(Exercise directions): Copy out all the text lines of the material below word for word, and leave the pictures out of your answer.
── Material for the task ──
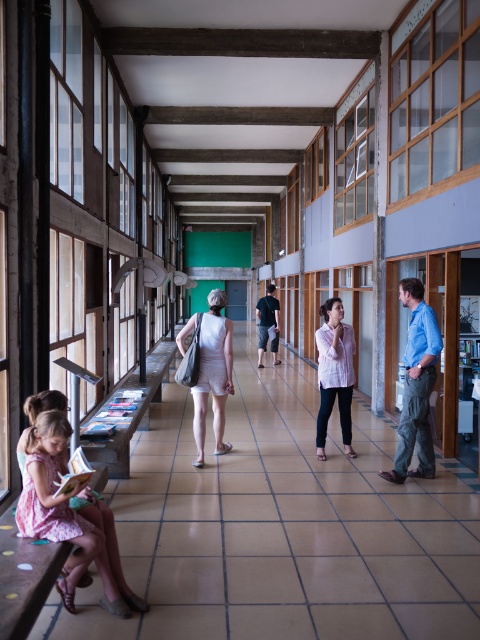
Question: Is blue cotton shirt at right positioned in front of dark gray cotton t-shirt at center?

Choices:
 (A) no
 (B) yes

Answer: (B)

Question: Which point is farther to the camera?

Choices:
 (A) pink fabric dress at lower left
 (B) blue cotton shirt at right

Answer: (B)

Question: Which object is farther from the camera taking this photo?

Choices:
 (A) white striped shirt at center
 (B) white cotton dress at center

Answer: (A)

Question: Which point is closer to the camera taking this photo?

Choices:
 (A) (202, 346)
 (B) (273, 298)

Answer: (A)

Question: Observing the image, what is the correct spatial positioning of pink fabric dress at lower left in reference to white striped shirt at center?

Choices:
 (A) left
 (B) right

Answer: (A)

Question: Does white cotton dress at center appear under white striped shirt at center?

Choices:
 (A) yes
 (B) no

Answer: (B)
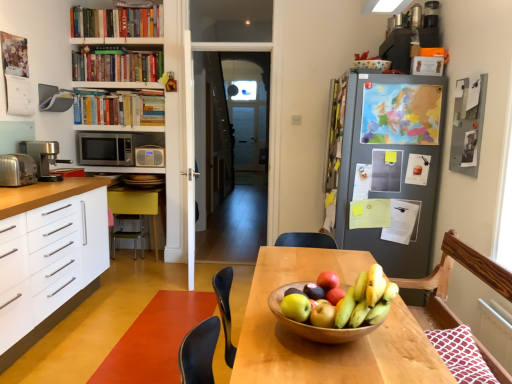
This screenshot has width=512, height=384. I want to click on vacant space underneath hardcover books at upper left, which is the 2th book in bottom-to-top order (from a real-world perspective), so click(x=120, y=76).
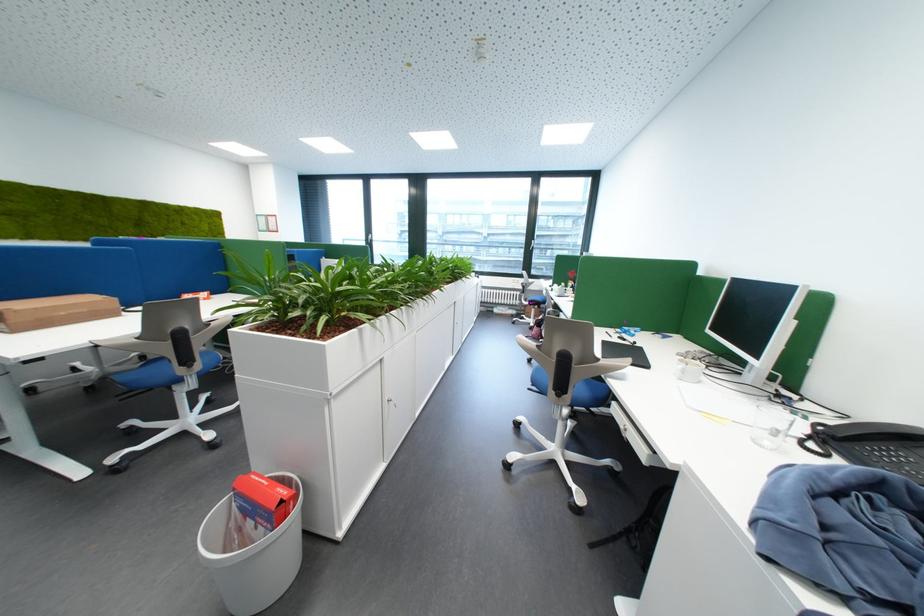
What do you see at coordinates (55, 310) in the screenshot? I see `the brown cardboard box` at bounding box center [55, 310].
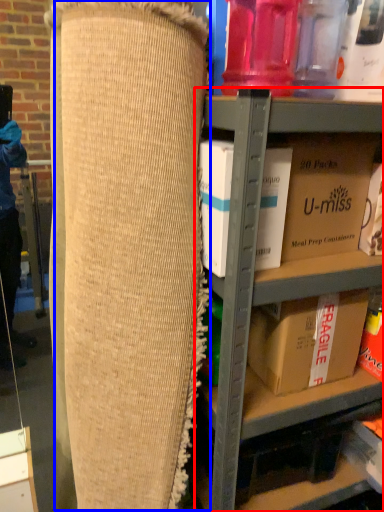
Question: Which object appears farthest to the camera in this image, shelf (highlighted by a red box) or bean bag chair (highlighted by a blue box)?

Choices:
 (A) shelf
 (B) bean bag chair

Answer: (A)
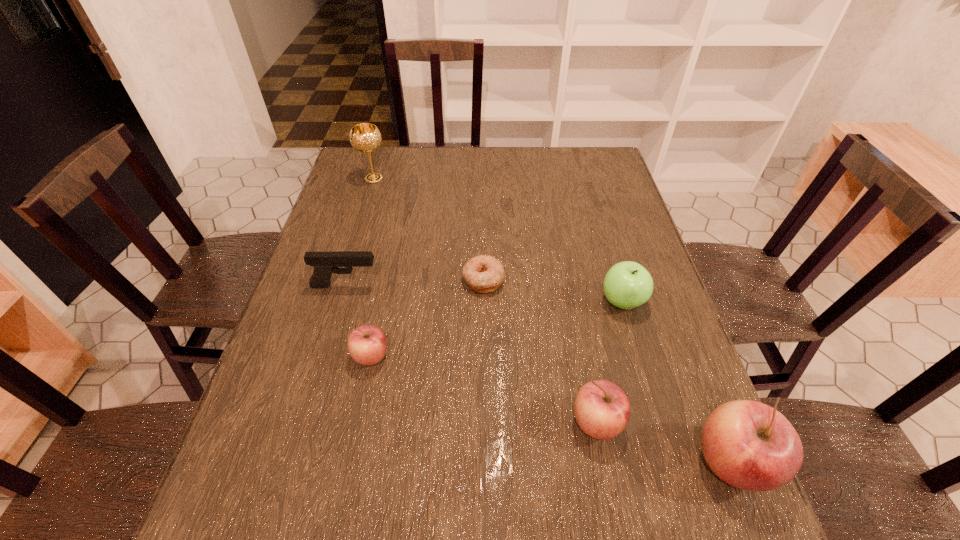
Image resolution: width=960 pixels, height=540 pixels. I want to click on object that is at the near right corner, so click(x=749, y=445).

Locate an element on the screen. Image resolution: width=960 pixels, height=540 pixels. vacant region at the far edge is located at coordinates [x=455, y=157].

I want to click on free space at the left edge of the desktop, so [298, 375].

Locate an element on the screen. blank space at the right edge is located at coordinates (610, 225).

Find the location of a particular element. Image resolution: width=960 pixels, height=540 pixels. free space at the far left corner of the desktop is located at coordinates (350, 154).

The image size is (960, 540). I want to click on blank space at the far right corner, so pos(602,160).

In the image, there is a desktop. Where is `vacant space at the near right corner`? The image size is (960, 540). vacant space at the near right corner is located at coordinates (681, 446).

You are a GUI agent. You are given a task and a screenshot of the screen. Output one action in this format:
    pyautogui.click(x=<x>, y=<y>)
    Task: Click on the unoccupied area between the shortest object and the tallest apple
    This screenshot has width=960, height=540.
    Given the screenshot: What is the action you would take?
    pyautogui.click(x=608, y=371)

Locate an element on the screen. empty location between the tallest apple and the farthest apple is located at coordinates (677, 382).

Identify the location of free area in between the pistol and the shortest object. (415, 282).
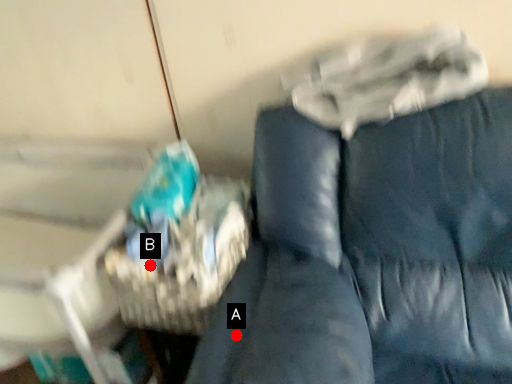
Question: Two points are circled on the image, labeled by A and B beside each circle. Which point appears farthest from the camera in this image?

Choices:
 (A) A is further
 (B) B is further

Answer: (B)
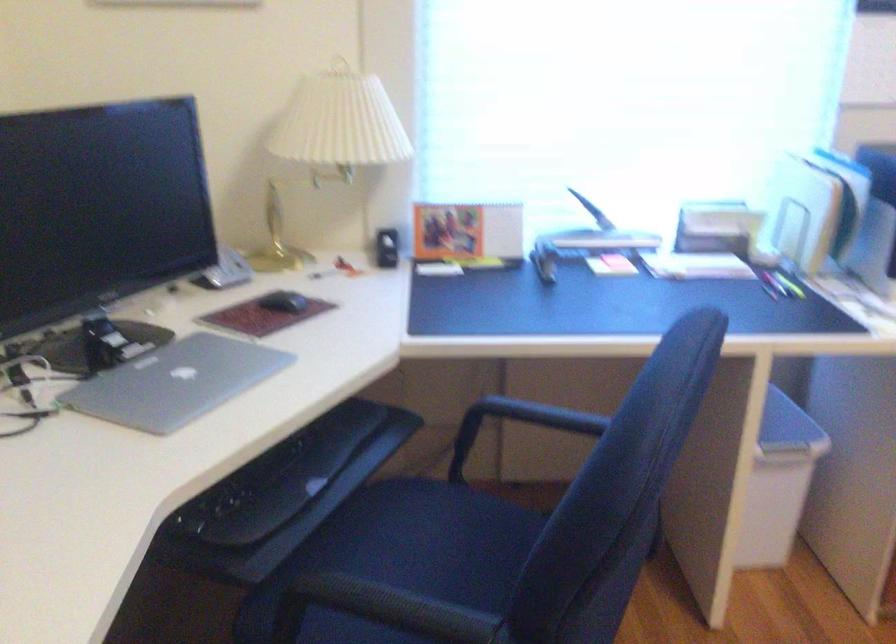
───
(Your response):
Question: Is blue cotton shirt at right positioned in front of dark gray cotton t-shirt at center?

Choices:
 (A) no
 (B) yes

Answer: (B)

Question: Which point is farther to the camera?

Choices:
 (A) pink fabric dress at lower left
 (B) blue cotton shirt at right

Answer: (B)

Question: Which object is farther from the camera taking this photo?

Choices:
 (A) white striped shirt at center
 (B) white cotton dress at center

Answer: (A)

Question: Which point is closer to the camera taking this photo?

Choices:
 (A) (202, 346)
 (B) (273, 298)

Answer: (A)

Question: Observing the image, what is the correct spatial positioning of pink fabric dress at lower left in reference to white striped shirt at center?

Choices:
 (A) left
 (B) right

Answer: (A)

Question: Does white cotton dress at center appear under white striped shirt at center?

Choices:
 (A) yes
 (B) no

Answer: (B)
This screenshot has width=512, height=384. I want to click on vacant space underneath hardcover books at upper left, which is the 2th book in bottom-to-top order (from a real-world perspective), so click(x=120, y=76).
What do you see at coordinates (55, 310) in the screenshot? I see `the brown cardboard box` at bounding box center [55, 310].
Question: Which object appears farthest to the camera in this image, shelf (highlighted by a red box) or bean bag chair (highlighted by a blue box)?

Choices:
 (A) shelf
 (B) bean bag chair

Answer: (A)
Image resolution: width=960 pixels, height=540 pixels. I want to click on object that is at the near right corner, so click(x=749, y=445).

Locate an element on the screen. Image resolution: width=960 pixels, height=540 pixels. vacant region at the far edge is located at coordinates [x=455, y=157].

I want to click on free space at the left edge of the desktop, so [298, 375].

Locate an element on the screen. blank space at the right edge is located at coordinates (610, 225).

Find the location of a particular element. Image resolution: width=960 pixels, height=540 pixels. free space at the far left corner of the desktop is located at coordinates (350, 154).

The image size is (960, 540). I want to click on blank space at the far right corner, so pos(602,160).

In the image, there is a desktop. Where is `vacant space at the near right corner`? The image size is (960, 540). vacant space at the near right corner is located at coordinates (681, 446).

You are a GUI agent. You are given a task and a screenshot of the screen. Output one action in this format:
    pyautogui.click(x=<x>, y=<y>)
    Task: Click on the unoccupied area between the shortest object and the tallest apple
    This screenshot has width=960, height=540.
    Given the screenshot: What is the action you would take?
    pyautogui.click(x=608, y=371)

Locate an element on the screen. empty location between the tallest apple and the farthest apple is located at coordinates (677, 382).

Identify the location of free area in between the pistol and the shortest object. (415, 282).
Question: Two points are circled on the image, labeled by A and B beside each circle. Which point appears farthest from the camera in this image?

Choices:
 (A) A is further
 (B) B is further

Answer: (B)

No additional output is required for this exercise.